(Records drawn from a dataset)
----

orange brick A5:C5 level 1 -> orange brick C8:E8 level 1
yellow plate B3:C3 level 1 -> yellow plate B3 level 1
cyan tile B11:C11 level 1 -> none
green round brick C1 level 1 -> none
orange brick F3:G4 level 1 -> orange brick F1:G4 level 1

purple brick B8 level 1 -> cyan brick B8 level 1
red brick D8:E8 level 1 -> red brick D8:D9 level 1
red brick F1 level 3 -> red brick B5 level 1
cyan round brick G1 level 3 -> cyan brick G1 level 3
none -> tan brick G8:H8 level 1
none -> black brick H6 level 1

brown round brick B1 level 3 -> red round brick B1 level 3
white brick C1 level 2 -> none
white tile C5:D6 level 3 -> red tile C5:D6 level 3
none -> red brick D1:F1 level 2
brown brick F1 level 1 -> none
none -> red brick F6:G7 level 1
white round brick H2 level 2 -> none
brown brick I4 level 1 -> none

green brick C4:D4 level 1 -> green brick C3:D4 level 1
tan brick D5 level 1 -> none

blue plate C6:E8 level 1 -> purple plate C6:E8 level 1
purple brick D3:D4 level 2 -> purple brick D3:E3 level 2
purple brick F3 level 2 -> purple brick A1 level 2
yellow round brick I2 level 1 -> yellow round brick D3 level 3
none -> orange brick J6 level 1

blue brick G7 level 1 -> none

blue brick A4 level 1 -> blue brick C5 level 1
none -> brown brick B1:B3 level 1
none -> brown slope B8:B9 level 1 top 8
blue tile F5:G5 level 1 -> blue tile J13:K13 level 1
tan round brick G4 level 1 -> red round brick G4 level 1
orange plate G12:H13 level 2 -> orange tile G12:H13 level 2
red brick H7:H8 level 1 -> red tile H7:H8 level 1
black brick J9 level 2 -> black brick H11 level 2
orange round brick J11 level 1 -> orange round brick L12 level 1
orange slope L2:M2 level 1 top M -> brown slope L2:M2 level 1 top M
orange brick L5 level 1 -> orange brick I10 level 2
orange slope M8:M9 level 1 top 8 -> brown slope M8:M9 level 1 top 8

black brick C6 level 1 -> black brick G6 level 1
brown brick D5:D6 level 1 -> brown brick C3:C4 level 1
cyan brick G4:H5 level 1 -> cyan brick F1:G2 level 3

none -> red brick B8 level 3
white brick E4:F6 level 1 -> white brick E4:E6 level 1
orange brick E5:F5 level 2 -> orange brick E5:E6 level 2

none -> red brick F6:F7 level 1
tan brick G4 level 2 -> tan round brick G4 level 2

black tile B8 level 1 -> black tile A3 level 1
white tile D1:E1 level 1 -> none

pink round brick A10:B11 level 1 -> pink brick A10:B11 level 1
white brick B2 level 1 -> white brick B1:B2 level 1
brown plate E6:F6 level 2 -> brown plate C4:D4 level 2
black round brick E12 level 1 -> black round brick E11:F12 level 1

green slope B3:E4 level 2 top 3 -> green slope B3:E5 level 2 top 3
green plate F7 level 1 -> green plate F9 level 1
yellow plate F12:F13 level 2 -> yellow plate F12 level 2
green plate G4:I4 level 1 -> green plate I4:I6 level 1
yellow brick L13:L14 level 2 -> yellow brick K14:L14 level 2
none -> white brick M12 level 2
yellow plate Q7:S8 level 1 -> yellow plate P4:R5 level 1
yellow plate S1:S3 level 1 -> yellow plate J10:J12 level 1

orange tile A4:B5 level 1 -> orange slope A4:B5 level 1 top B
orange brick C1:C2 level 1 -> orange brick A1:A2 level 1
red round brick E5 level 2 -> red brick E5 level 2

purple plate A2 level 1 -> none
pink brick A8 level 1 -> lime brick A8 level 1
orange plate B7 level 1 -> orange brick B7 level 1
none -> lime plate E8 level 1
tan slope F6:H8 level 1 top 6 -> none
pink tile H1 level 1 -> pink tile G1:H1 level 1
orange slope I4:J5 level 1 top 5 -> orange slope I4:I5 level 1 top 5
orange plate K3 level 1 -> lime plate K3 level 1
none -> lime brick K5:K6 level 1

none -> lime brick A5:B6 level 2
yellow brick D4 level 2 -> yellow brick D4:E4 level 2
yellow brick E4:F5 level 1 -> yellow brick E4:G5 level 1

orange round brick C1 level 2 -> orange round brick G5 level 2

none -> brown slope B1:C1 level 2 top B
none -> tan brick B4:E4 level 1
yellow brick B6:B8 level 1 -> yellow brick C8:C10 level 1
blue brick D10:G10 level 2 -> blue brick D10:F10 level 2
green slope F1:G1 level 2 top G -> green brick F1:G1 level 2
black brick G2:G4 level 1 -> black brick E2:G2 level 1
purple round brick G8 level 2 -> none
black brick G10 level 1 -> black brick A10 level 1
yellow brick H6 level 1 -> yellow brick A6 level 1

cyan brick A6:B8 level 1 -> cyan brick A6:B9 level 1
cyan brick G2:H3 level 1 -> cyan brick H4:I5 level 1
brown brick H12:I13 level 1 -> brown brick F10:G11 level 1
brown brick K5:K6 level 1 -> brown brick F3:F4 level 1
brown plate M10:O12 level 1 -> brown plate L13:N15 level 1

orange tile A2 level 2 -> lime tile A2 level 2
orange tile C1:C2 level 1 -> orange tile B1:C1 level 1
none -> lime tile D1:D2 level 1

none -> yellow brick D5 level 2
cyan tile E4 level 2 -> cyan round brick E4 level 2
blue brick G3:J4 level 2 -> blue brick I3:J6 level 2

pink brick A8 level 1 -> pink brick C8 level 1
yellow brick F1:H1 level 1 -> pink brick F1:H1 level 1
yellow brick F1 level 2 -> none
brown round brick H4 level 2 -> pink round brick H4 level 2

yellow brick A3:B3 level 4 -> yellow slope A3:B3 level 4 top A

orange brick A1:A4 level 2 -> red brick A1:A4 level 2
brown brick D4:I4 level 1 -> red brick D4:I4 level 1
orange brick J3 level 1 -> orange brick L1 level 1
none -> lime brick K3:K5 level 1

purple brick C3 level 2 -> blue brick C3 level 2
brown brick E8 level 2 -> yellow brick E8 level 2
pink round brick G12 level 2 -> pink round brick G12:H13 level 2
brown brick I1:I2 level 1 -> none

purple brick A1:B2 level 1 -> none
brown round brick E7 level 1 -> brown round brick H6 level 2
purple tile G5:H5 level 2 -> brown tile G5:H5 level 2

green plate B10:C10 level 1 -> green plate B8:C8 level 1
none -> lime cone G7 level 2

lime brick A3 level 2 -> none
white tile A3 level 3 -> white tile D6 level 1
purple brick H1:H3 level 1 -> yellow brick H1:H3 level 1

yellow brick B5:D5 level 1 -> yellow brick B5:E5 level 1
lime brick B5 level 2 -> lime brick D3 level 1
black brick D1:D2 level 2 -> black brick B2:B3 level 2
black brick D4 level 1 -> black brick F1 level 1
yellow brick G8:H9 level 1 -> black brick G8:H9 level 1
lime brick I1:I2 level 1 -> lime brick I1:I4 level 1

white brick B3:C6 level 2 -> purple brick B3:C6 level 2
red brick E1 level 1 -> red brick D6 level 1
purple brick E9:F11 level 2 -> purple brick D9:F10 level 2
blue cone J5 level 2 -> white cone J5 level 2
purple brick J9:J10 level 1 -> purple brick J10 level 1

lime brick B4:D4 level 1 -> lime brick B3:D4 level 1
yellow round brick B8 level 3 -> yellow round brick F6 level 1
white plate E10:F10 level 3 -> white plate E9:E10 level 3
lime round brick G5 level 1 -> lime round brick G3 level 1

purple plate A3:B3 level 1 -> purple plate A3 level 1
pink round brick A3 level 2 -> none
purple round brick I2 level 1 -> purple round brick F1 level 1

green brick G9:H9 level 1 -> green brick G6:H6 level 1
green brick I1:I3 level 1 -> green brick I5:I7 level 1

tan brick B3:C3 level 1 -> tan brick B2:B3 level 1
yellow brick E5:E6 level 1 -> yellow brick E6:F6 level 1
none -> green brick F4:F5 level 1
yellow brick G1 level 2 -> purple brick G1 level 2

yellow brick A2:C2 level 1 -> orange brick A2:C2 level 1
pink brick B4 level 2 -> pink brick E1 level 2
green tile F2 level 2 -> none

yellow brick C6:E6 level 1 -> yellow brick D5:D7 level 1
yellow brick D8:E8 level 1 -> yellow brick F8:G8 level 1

----

## ASSIGNED TASK
From the entries above, extract only the lines running from the one containing "blue tile F5:G5" through the one containing "black brick C6", inclusive.

## EXERCISE RESULT
blue tile F5:G5 level 1 -> blue tile J13:K13 level 1
tan round brick G4 level 1 -> red round brick G4 level 1
orange plate G12:H13 level 2 -> orange tile G12:H13 level 2
red brick H7:H8 level 1 -> red tile H7:H8 level 1
black brick J9 level 2 -> black brick H11 level 2
orange round brick J11 level 1 -> orange round brick L12 level 1
orange slope L2:M2 level 1 top M -> brown slope L2:M2 level 1 top M
orange brick L5 level 1 -> orange brick I10 level 2
orange slope M8:M9 level 1 top 8 -> brown slope M8:M9 level 1 top 8

black brick C6 level 1 -> black brick G6 level 1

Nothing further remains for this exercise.